What you have to do
The response must consist of the lines from the one holding "TEMP pin GND: GND -> none" through the final line of the entries, given again exactly and without any pictures.

(Edit tracking data)

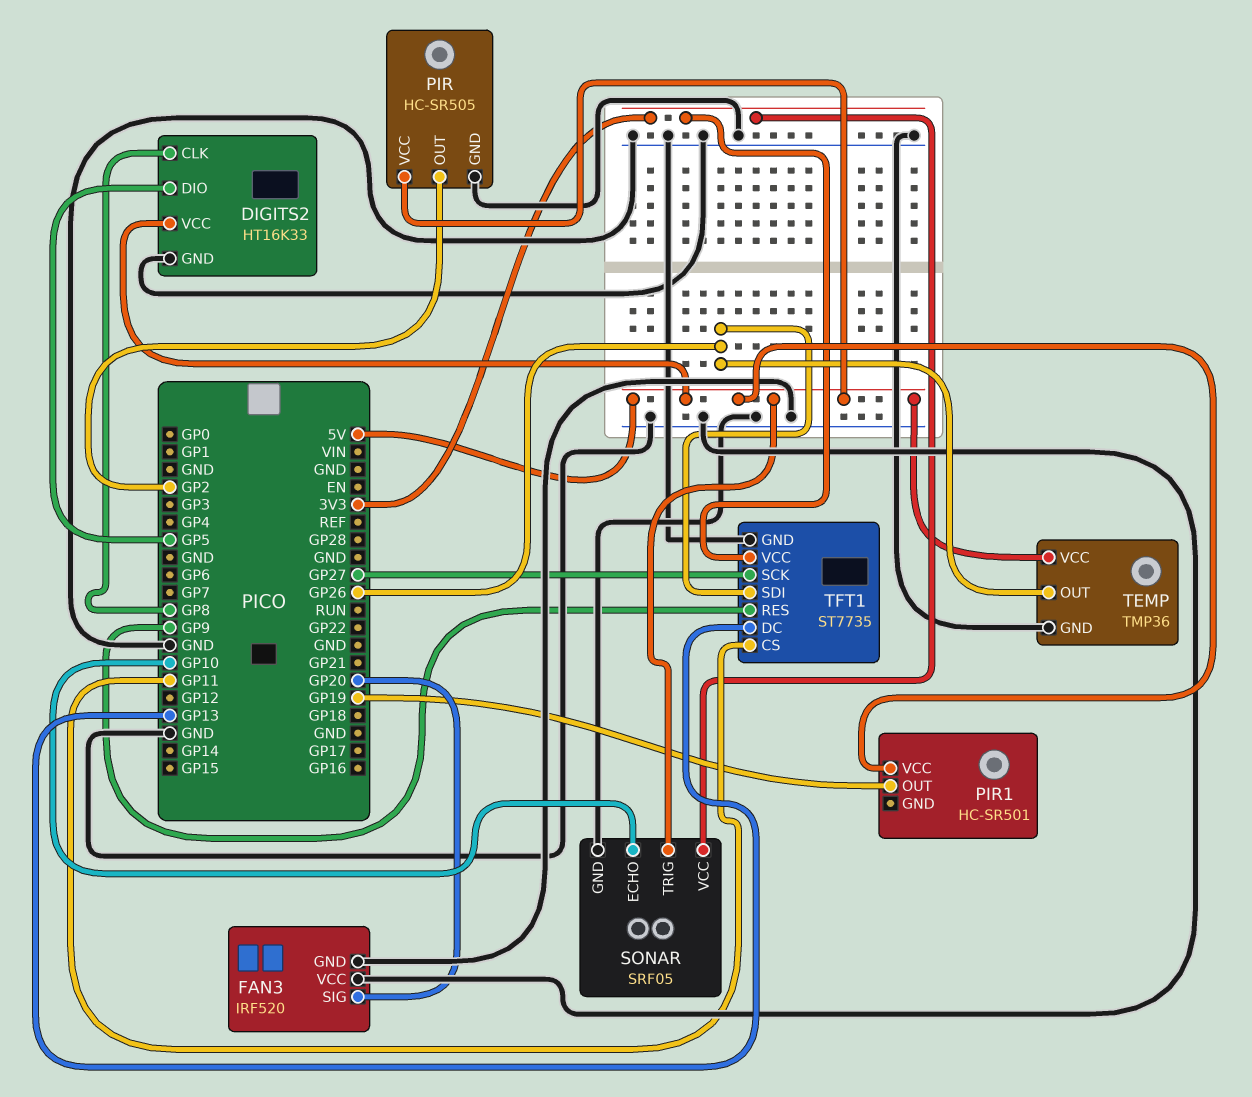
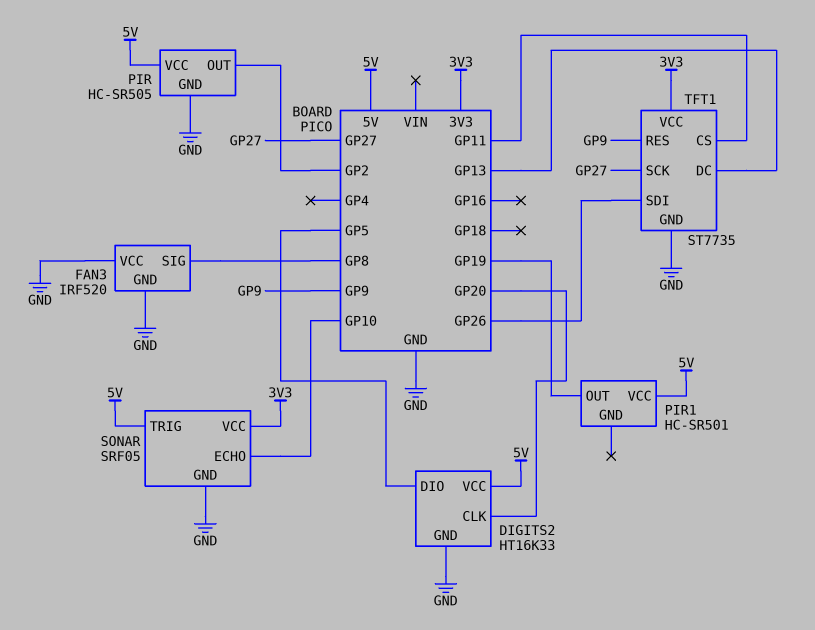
DIGITS2 pin CLK: GP8 -> GP20
FAN3 pin SIG: GP20 -> GP8
TEMP: TMP36 -> none
TEMP pin GND: GND -> none
TEMP pin OUT: GP26 -> none
TEMP pin VCC: 5V -> none

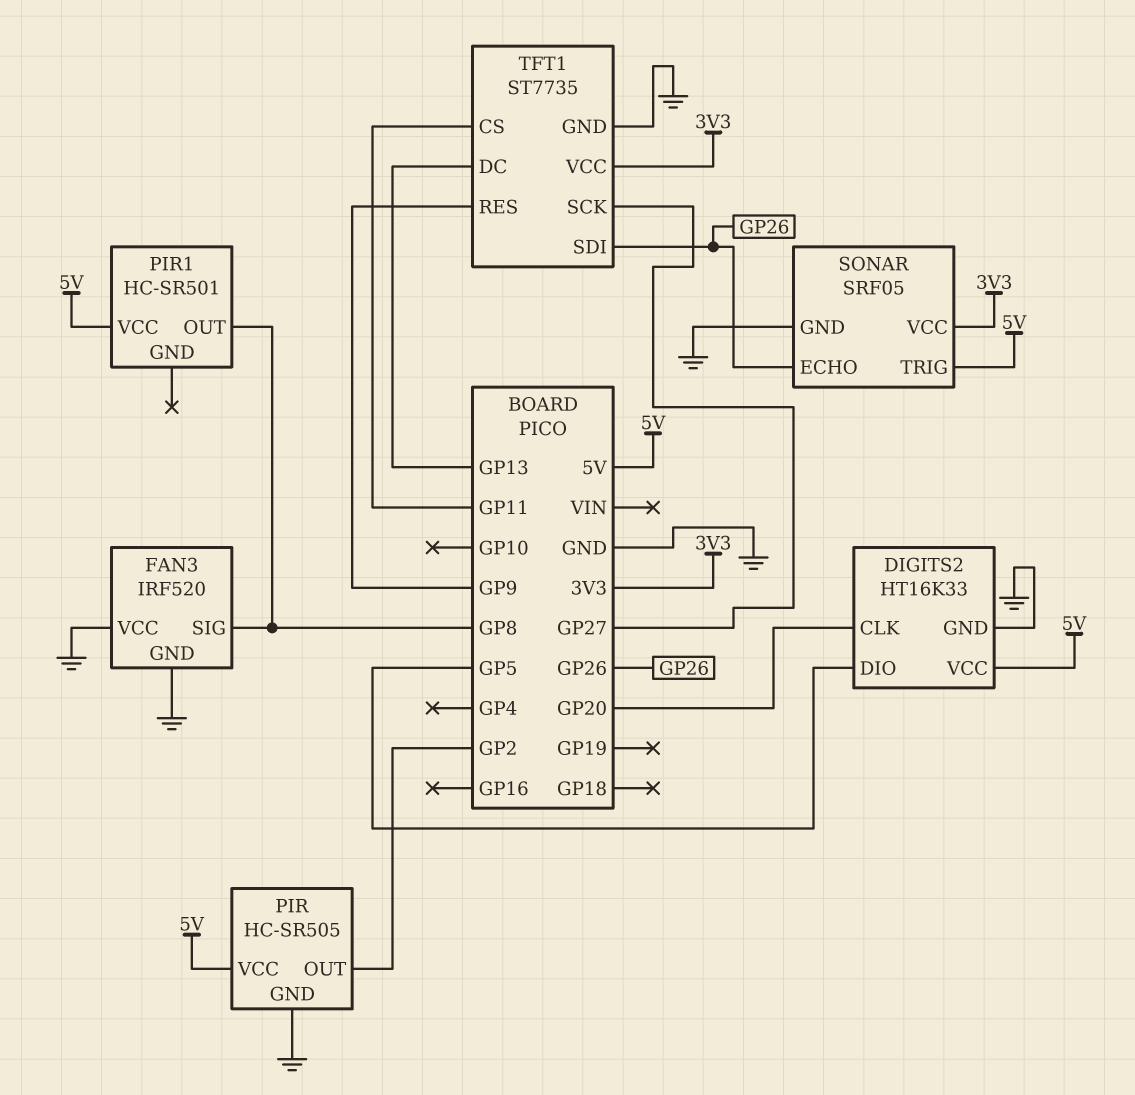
PIR1 pin OUT: GP19 -> GP8
SONAR pin ECHO: GP10 -> GP26

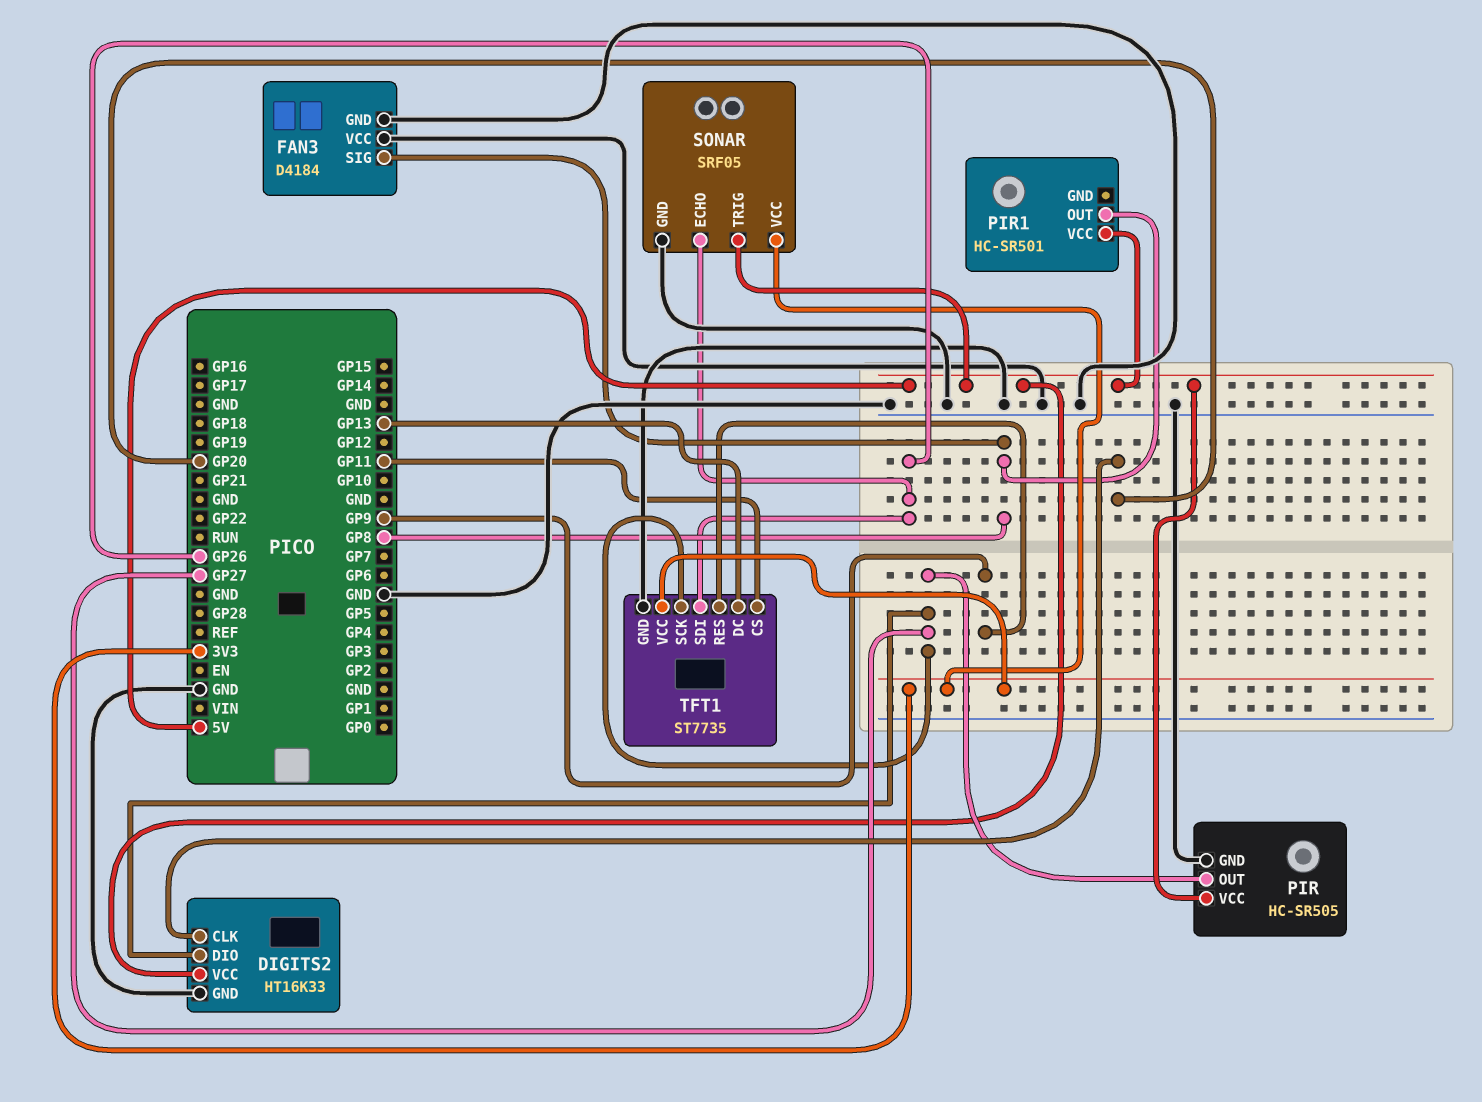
DIGITS2 pin DIO: GP5 -> GP27
FAN3: IRF520 -> D4184
PIR pin OUT: GP2 -> GP27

Your response
TEMP pin GND: GND -> none
TEMP pin OUT: GP26 -> none
TEMP pin VCC: 5V -> none

PIR1 pin OUT: GP19 -> GP8
SONAR pin ECHO: GP10 -> GP26

DIGITS2 pin DIO: GP5 -> GP27
FAN3: IRF520 -> D4184
PIR pin OUT: GP2 -> GP27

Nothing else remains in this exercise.